**What needs to be done**
For the word "white", return each line of the data in which it occurs.

**Extracted material**
........
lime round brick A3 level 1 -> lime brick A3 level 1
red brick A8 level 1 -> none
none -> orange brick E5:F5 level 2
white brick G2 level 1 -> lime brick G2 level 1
........
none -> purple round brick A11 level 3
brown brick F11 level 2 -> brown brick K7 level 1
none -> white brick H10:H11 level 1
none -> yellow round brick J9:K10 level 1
........
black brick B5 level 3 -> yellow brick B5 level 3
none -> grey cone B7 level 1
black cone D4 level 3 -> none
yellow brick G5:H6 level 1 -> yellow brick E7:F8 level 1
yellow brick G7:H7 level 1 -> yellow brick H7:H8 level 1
........
**Answer area**
white brick G2 level 1 -> lime brick G2 level 1
none -> white brick H10:H11 level 1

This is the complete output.